_Supplied material_.
--

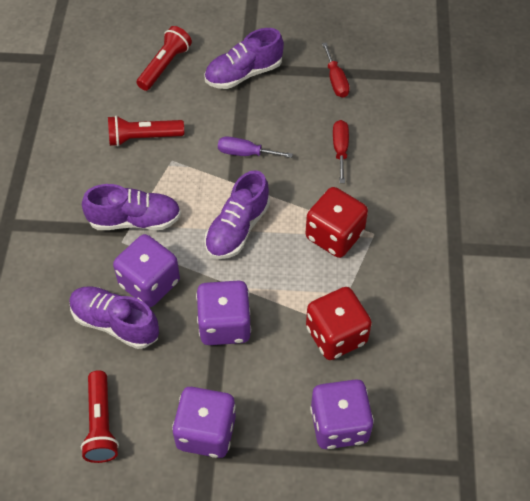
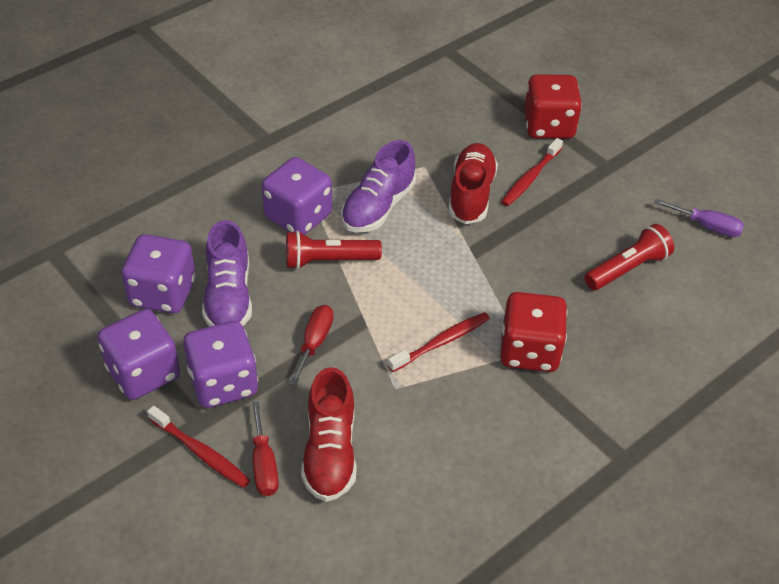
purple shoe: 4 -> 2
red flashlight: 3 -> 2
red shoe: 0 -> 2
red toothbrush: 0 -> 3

--

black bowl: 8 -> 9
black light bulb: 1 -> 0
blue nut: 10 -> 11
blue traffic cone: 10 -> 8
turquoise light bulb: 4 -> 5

--

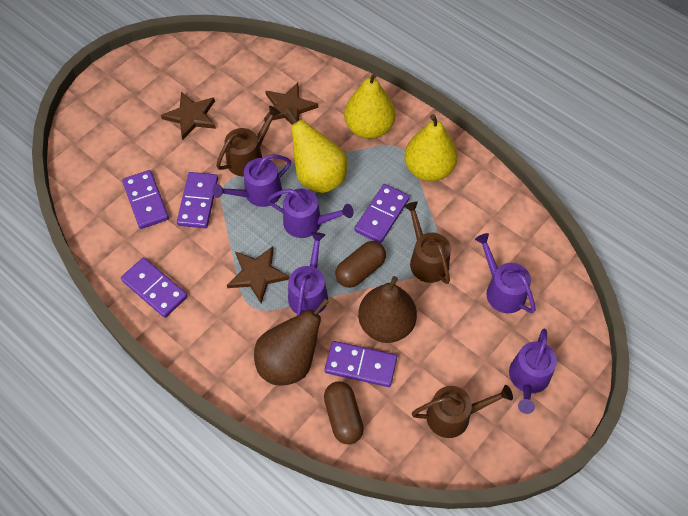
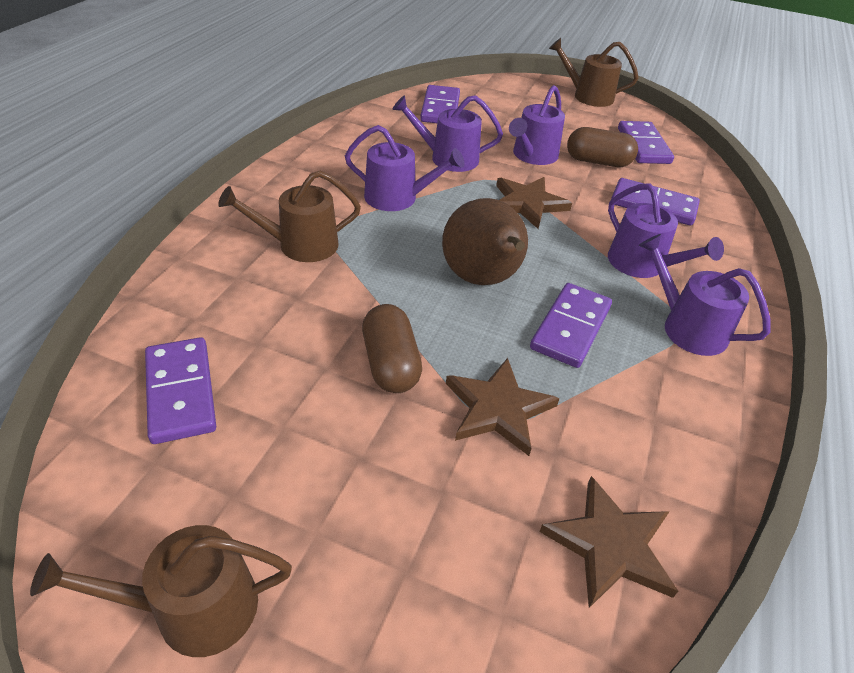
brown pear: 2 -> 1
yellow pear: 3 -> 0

--

_Task item_. Once you find the line with "black light bulb: 1 -> 0" above, print it and every line after it up to and including the line with "turquoise light bulb: 4 -> 5", exactly as written and nothing else.

_Answer section_.
black light bulb: 1 -> 0
blue nut: 10 -> 11
blue traffic cone: 10 -> 8
turquoise light bulb: 4 -> 5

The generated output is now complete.